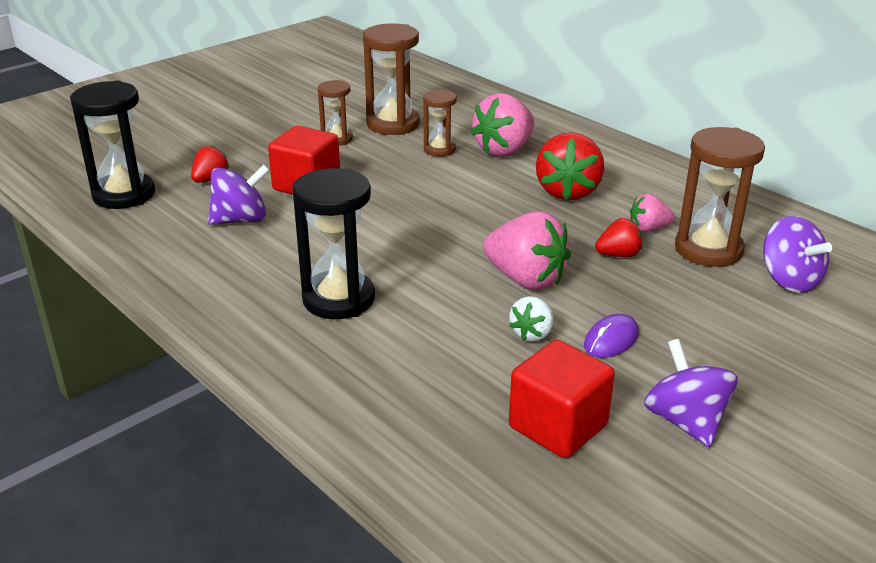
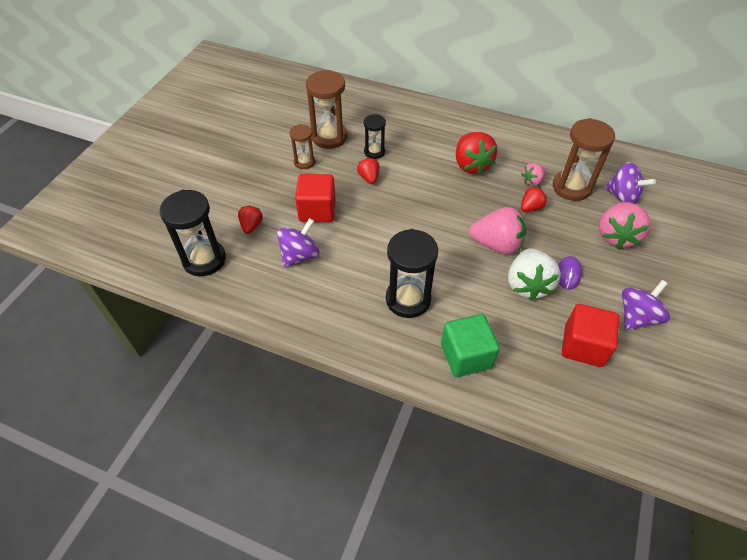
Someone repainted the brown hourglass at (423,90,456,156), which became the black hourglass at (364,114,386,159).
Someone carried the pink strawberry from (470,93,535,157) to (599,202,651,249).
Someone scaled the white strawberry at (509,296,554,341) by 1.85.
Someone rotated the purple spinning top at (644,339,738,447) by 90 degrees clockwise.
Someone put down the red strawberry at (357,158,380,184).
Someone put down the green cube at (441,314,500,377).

** Work instructions **
Transcribe the material exactly, leaving every picture out.

** Task answer **
Someone repainted the brown hourglass at (423,90,456,156), which became the black hourglass at (364,114,386,159).
Someone carried the pink strawberry from (470,93,535,157) to (599,202,651,249).
Someone scaled the white strawberry at (509,296,554,341) by 1.85.
Someone rotated the purple spinning top at (644,339,738,447) by 90 degrees clockwise.
Someone put down the red strawberry at (357,158,380,184).
Someone put down the green cube at (441,314,500,377).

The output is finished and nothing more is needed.